指示と要件 ▸
以下の項目をすべて、一字一句変えずにそのまま複製してください。画像は回答に含めないでください。

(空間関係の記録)
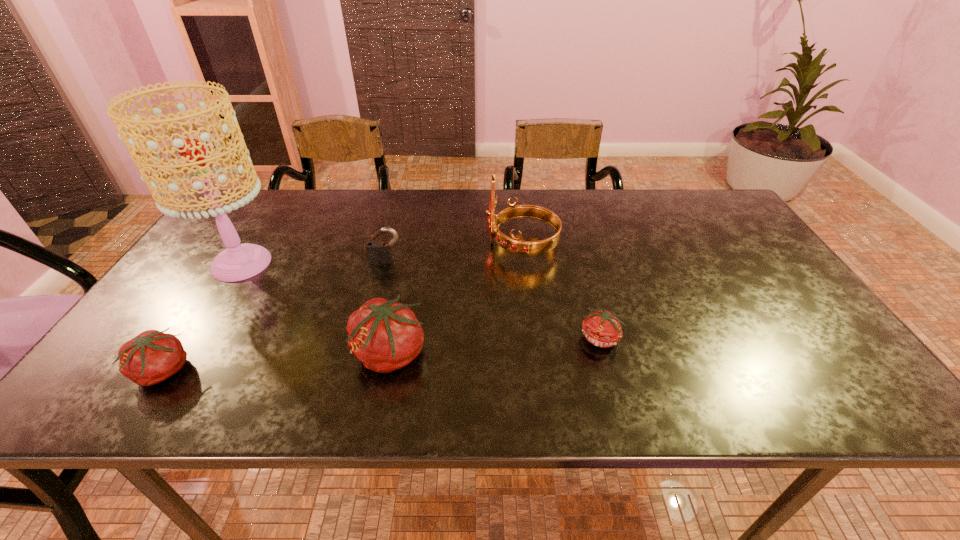
Considering the uniform spacing of tomatos, where should an additional tomato be positioned on the right? Please locate a free spot. Please provide its 2D coordinates. Your answer should be formatted as a tuple, i.e. [(x, y)], where the tuple contains the x and y coordinates of a point satisfying the conditions above.

[(800, 323)]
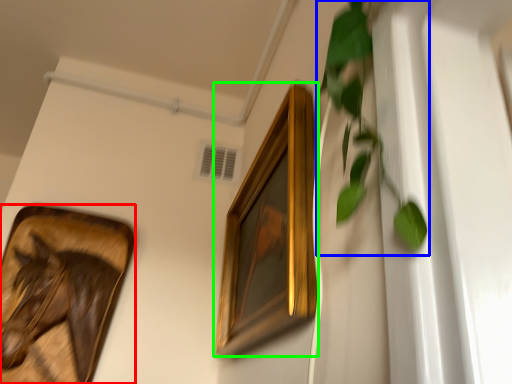
Question: Based on their relative distances, which object is farther from picture frame (highlighted by a red box)? Choose from vegetation (highlighted by a blue box) and picture frame (highlighted by a green box).

Choices:
 (A) vegetation
 (B) picture frame

Answer: (A)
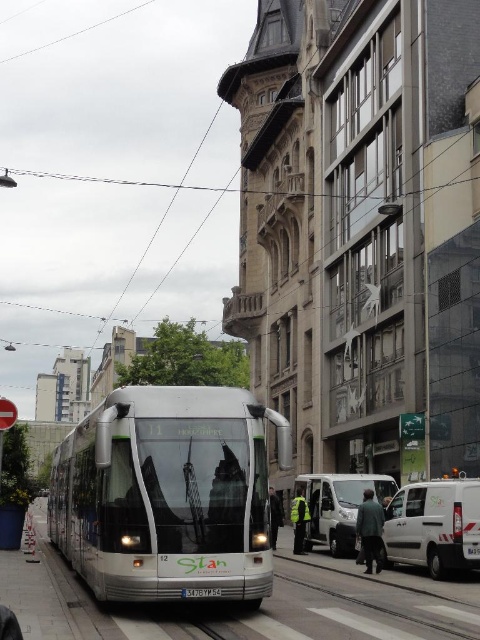
You are a delivery driver who needs to park your truck, which is 9 meters long, between the silver metallic bus at center and the white matte van at lower center. Is there enough space for your truck between them?

The silver metallic bus at center is 8.86 meters from the white matte van at lower center. Since your truck is 9 meters long, there isn t enough space to park it between them.

You are standing on the sidewalk and looking at the tram and the two white vans. There are two points marked in the scene. Which point, point (x=91, y=468) or point (x=382, y=486), is closer to you?

Point (x=91, y=468) is closer to you than point (x=382, y=486).

You are standing on the sidewalk next to the tram tracks. You want to cross the street to reach the silver metallic bus at center. The tram is currently 10 meters long. If the tram is parked on the tracks, will it block your path to the bus?

The silver metallic bus at center is 14.86 meters away from you. The tram is 10 meters long, so it will not block your path to the bus since it is shorter than the distance between you and the bus.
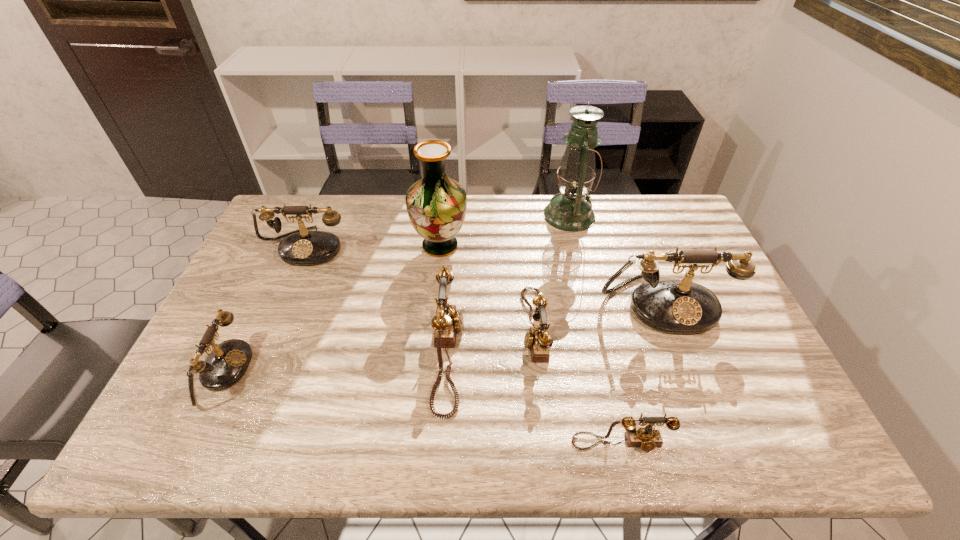
The width and height of the screenshot is (960, 540). What are the coordinates of `vacant space that is in between the farthest black telephone and the biggest brown telephone` in the screenshot? It's located at (377, 300).

Where is `object that stands as the second closest to the biggest brown telephone`? object that stands as the second closest to the biggest brown telephone is located at coordinates (537, 339).

Select which object is the fourth closest to the farthest black telephone. Please provide its 2D coordinates. Your answer should be formatted as a tuple, i.e. [(x, y)], where the tuple contains the x and y coordinates of a point satisfying the conditions above.

[(537, 339)]

Locate an element on the screen. The width and height of the screenshot is (960, 540). telephone object that ranks as the fifth closest to the second nearest black telephone is located at coordinates (226, 364).

Point out which telephone is positioned as the third nearest to the farthest black telephone. Please provide its 2D coordinates. Your answer should be formatted as a tuple, i.e. [(x, y)], where the tuple contains the x and y coordinates of a point satisfying the conditions above.

[(537, 339)]

Where is `black telephone that is the second closest to the rightmost black telephone`? Image resolution: width=960 pixels, height=540 pixels. black telephone that is the second closest to the rightmost black telephone is located at coordinates (226, 364).

Identify the location of black telephone identified as the closest to the nearest black telephone. (300, 247).

Locate an element on the screen. brown telephone that is the closest to the second brown telephone from right to left is located at coordinates (448, 320).

Where is `the third closest brown telephone to the sixth shortest object`? Image resolution: width=960 pixels, height=540 pixels. the third closest brown telephone to the sixth shortest object is located at coordinates (448, 320).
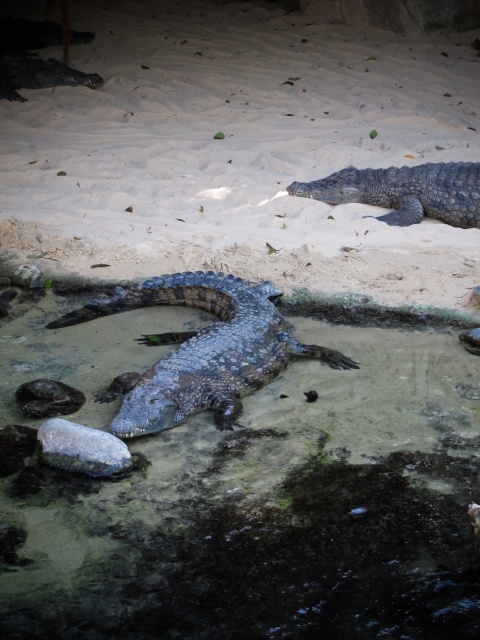
You are standing in front of the enclosure and want to take a photo of the shiny gray crocodile at center. If your camera has a maximum focus range of 10 feet, will you need to move closer to get a clear shot?

The shiny gray crocodile at center is 12.12 feet away from you. Since your camera can only focus up to 10 feet, you need to move closer to ensure the image is in focus.

You are a zookeeper observing the crocodiles in their enclosure. You notice a specific point marked at coordinates (244, 492). Based on the scene description, what is located at this point?

The point at coordinates (244, 492) marks sandy textured mud at center.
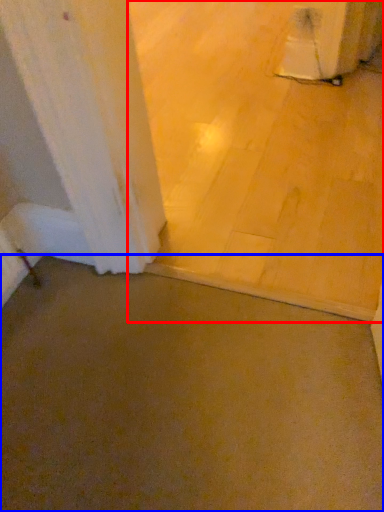
Question: Which object appears closest to the camera in this image, concrete (highlighted by a red box) or concrete (highlighted by a blue box)?

Choices:
 (A) concrete
 (B) concrete

Answer: (B)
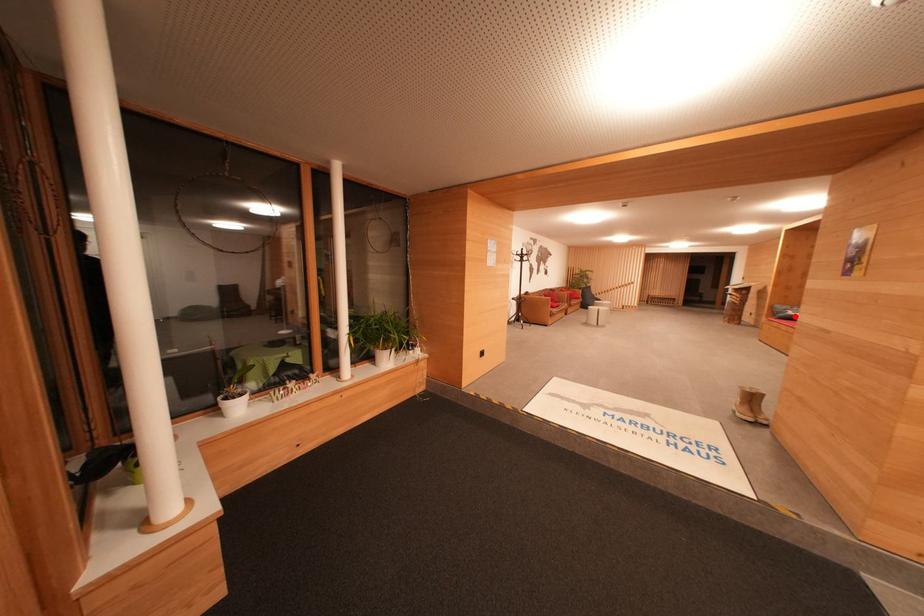
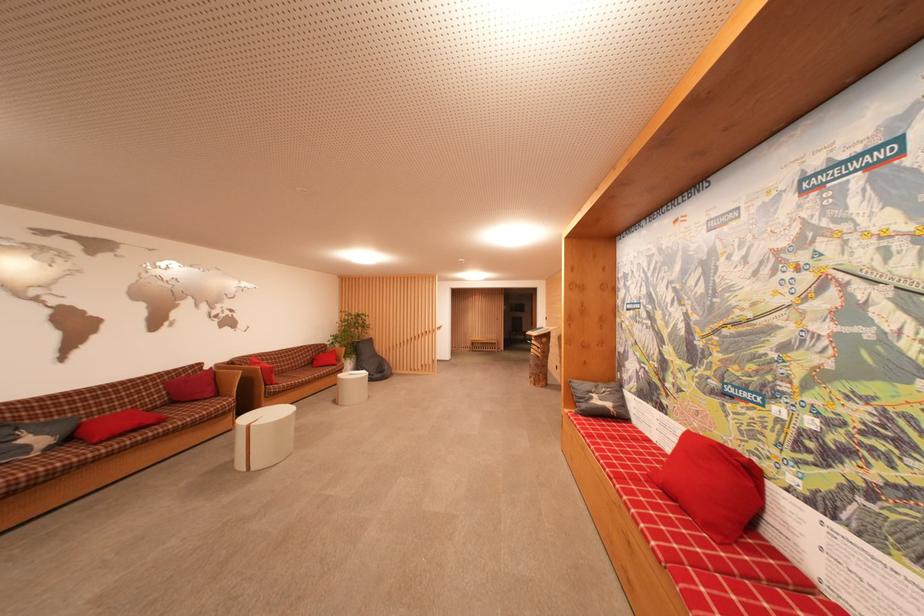
The point at the highlighted location is marked in the first image. Where is the corresponding point in the second image?

(601, 405)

記述回答 ▸
Considering the uniform spacing of tomatos, where should an additional tomato be positioned on the right? Please locate a free spot. Please provide its 2D coordinates. Your answer should be formatted as a tuple, i.e. [(x, y)], where the tuple contains the x and y coordinates of a point satisfying the conditions above.

[(800, 323)]
Question: Based on their relative distances, which object is farther from picture frame (highlighted by a red box)? Choose from vegetation (highlighted by a blue box) and picture frame (highlighted by a green box).

Choices:
 (A) vegetation
 (B) picture frame

Answer: (A)
You are a delivery driver who needs to park your truck, which is 9 meters long, between the silver metallic bus at center and the white matte van at lower center. Is there enough space for your truck between them?

The silver metallic bus at center is 8.86 meters from the white matte van at lower center. Since your truck is 9 meters long, there isn t enough space to park it between them.

You are standing on the sidewalk and looking at the tram and the two white vans. There are two points marked in the scene. Which point, point (x=91, y=468) or point (x=382, y=486), is closer to you?

Point (x=91, y=468) is closer to you than point (x=382, y=486).

You are standing on the sidewalk next to the tram tracks. You want to cross the street to reach the silver metallic bus at center. The tram is currently 10 meters long. If the tram is parked on the tracks, will it block your path to the bus?

The silver metallic bus at center is 14.86 meters away from you. The tram is 10 meters long, so it will not block your path to the bus since it is shorter than the distance between you and the bus.
The width and height of the screenshot is (960, 540). What are the coordinates of `vacant space that is in between the farthest black telephone and the biggest brown telephone` in the screenshot? It's located at (377, 300).

Where is `object that stands as the second closest to the biggest brown telephone`? object that stands as the second closest to the biggest brown telephone is located at coordinates (537, 339).

Select which object is the fourth closest to the farthest black telephone. Please provide its 2D coordinates. Your answer should be formatted as a tuple, i.e. [(x, y)], where the tuple contains the x and y coordinates of a point satisfying the conditions above.

[(537, 339)]

Locate an element on the screen. The width and height of the screenshot is (960, 540). telephone object that ranks as the fifth closest to the second nearest black telephone is located at coordinates (226, 364).

Point out which telephone is positioned as the third nearest to the farthest black telephone. Please provide its 2D coordinates. Your answer should be formatted as a tuple, i.e. [(x, y)], where the tuple contains the x and y coordinates of a point satisfying the conditions above.

[(537, 339)]

Where is `black telephone that is the second closest to the rightmost black telephone`? Image resolution: width=960 pixels, height=540 pixels. black telephone that is the second closest to the rightmost black telephone is located at coordinates (226, 364).

Identify the location of black telephone identified as the closest to the nearest black telephone. (300, 247).

Locate an element on the screen. brown telephone that is the closest to the second brown telephone from right to left is located at coordinates (448, 320).

Where is `the third closest brown telephone to the sixth shortest object`? Image resolution: width=960 pixels, height=540 pixels. the third closest brown telephone to the sixth shortest object is located at coordinates (448, 320).
You are standing in front of the enclosure and want to take a photo of the shiny gray crocodile at center. If your camera has a maximum focus range of 10 feet, will you need to move closer to get a clear shot?

The shiny gray crocodile at center is 12.12 feet away from you. Since your camera can only focus up to 10 feet, you need to move closer to ensure the image is in focus.

You are a zookeeper observing the crocodiles in their enclosure. You notice a specific point marked at coordinates (244, 492). Based on the scene description, what is located at this point?

The point at coordinates (244, 492) marks sandy textured mud at center.
Question: Which object appears closest to the camera in this image, concrete (highlighted by a red box) or concrete (highlighted by a blue box)?

Choices:
 (A) concrete
 (B) concrete

Answer: (B)
The point at the highlighted location is marked in the first image. Where is the corresponding point in the second image?

(601, 405)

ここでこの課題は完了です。